### Task to complete
Give the number of lines in the records below that contain the word "delete", and nothing more.

### Extracted data
<<<<

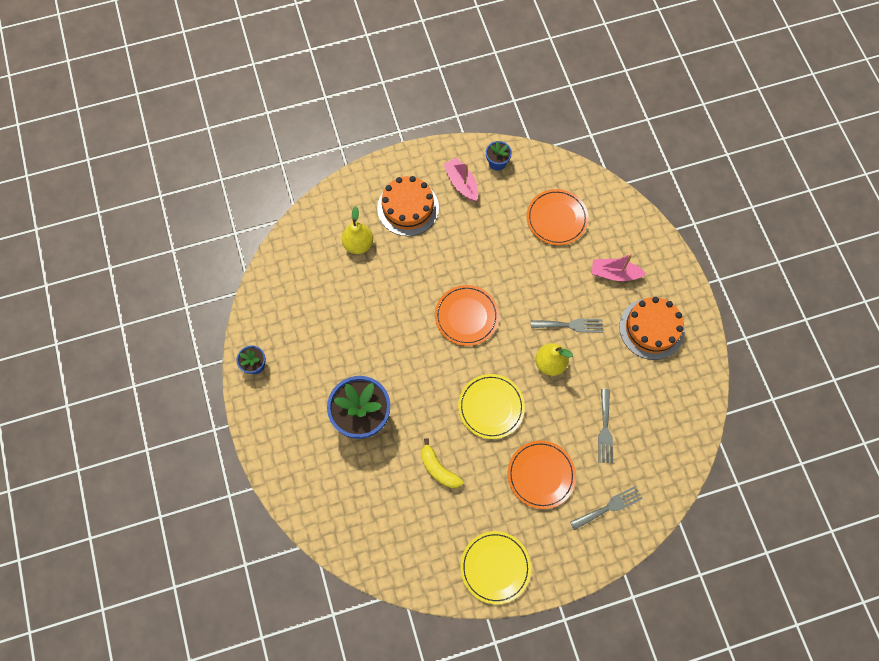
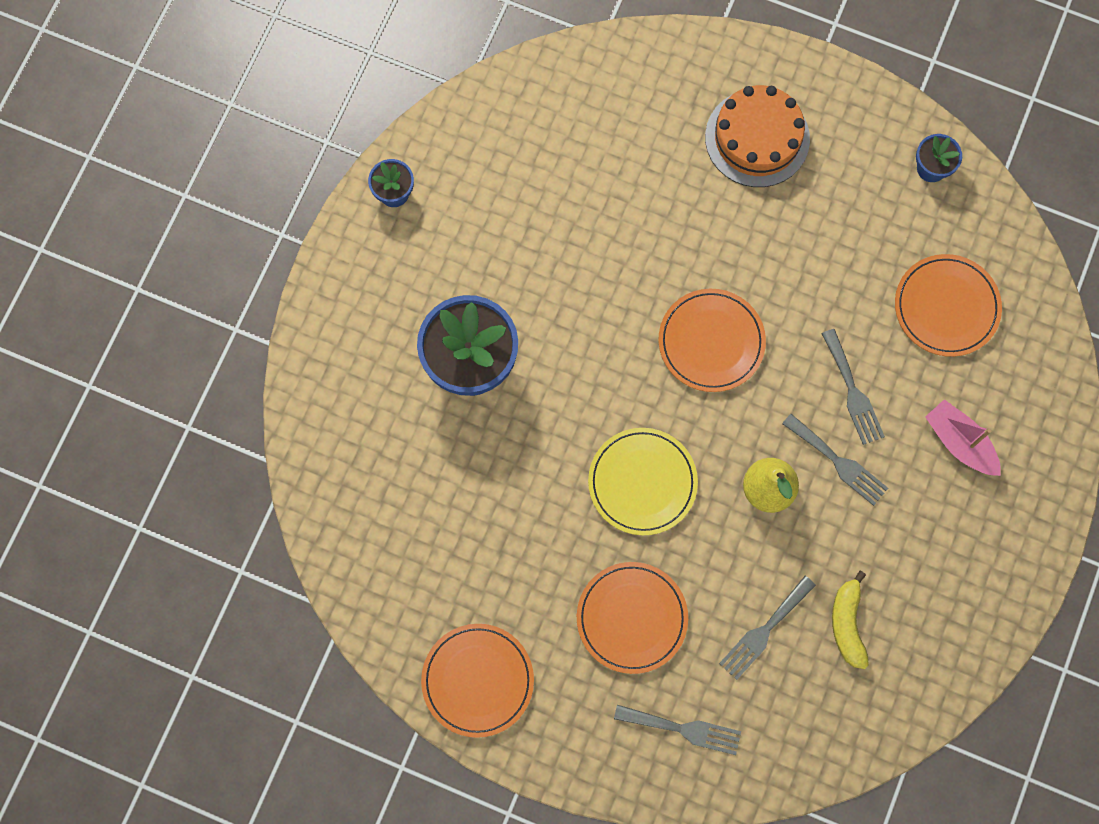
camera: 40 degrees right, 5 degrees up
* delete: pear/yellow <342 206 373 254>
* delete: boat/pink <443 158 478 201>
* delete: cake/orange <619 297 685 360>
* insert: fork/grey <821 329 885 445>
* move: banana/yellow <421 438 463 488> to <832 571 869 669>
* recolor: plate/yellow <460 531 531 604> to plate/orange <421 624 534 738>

>>>>

### Answer box
3